Task instructions
State how many lines in the listing below contain the word "camera", and write nothing else.

══ Exercise material ══

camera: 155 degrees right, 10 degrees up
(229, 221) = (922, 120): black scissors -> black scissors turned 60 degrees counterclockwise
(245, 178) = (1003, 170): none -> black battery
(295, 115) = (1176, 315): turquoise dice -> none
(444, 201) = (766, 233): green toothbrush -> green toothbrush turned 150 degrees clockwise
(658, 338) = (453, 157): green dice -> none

═══
══ Exercise material ══

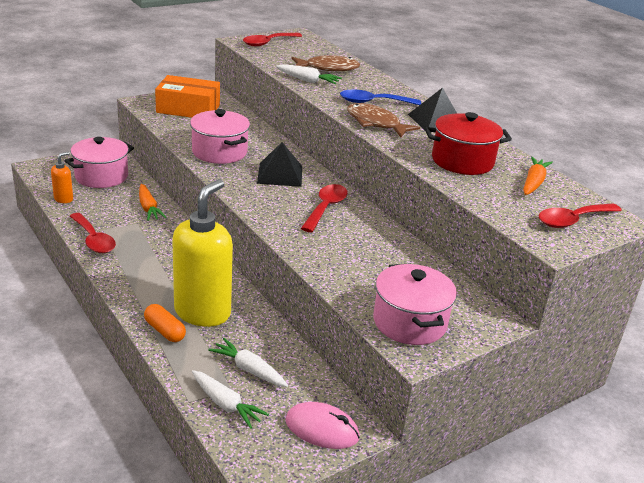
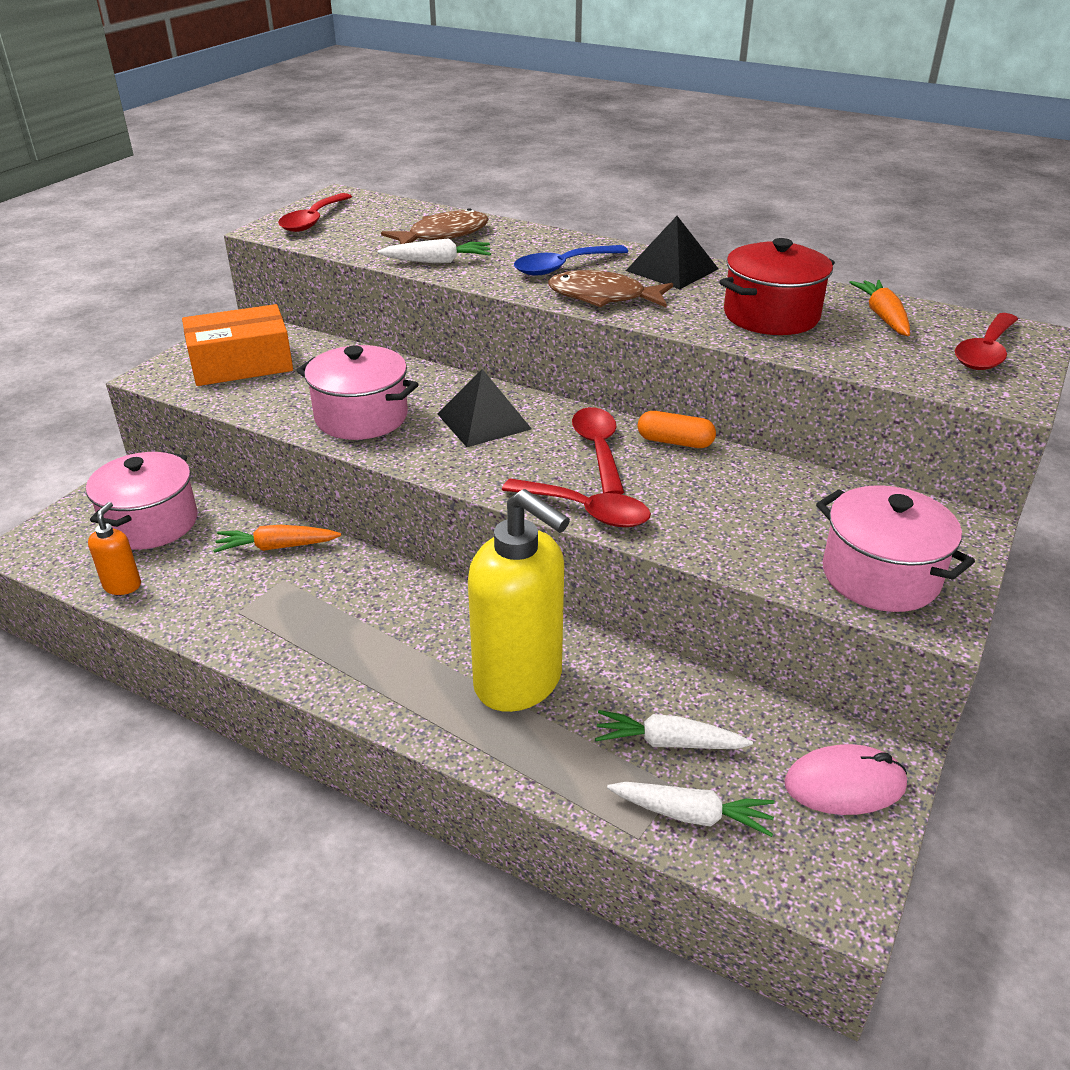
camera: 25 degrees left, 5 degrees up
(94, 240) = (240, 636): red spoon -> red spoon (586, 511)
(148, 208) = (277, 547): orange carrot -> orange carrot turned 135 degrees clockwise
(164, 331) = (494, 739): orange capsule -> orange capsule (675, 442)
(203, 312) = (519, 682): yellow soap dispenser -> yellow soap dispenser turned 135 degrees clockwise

═══
══ Exercise material ══

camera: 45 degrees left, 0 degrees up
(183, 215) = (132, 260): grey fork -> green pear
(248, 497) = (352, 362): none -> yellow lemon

═══

Response for this exercise
3